[Material for this task — start]

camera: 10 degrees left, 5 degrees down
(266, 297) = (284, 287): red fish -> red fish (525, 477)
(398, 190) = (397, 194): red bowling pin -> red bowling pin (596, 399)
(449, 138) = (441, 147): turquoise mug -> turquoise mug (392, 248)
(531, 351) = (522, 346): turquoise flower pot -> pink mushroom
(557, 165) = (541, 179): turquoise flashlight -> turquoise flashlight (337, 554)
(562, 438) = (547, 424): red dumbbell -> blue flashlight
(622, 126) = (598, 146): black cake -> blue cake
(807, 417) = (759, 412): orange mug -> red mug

[Material for this task — finish]
[Material for this task — start]

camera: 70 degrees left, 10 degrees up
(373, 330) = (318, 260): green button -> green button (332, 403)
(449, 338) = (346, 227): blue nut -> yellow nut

[Material for this task — finish]

_Work request_. Go through the entries above and report every line in which the word "camera" appears.

_Answer section_.
camera: 10 degrees left, 5 degrees down
camera: 70 degrees left, 10 degrees up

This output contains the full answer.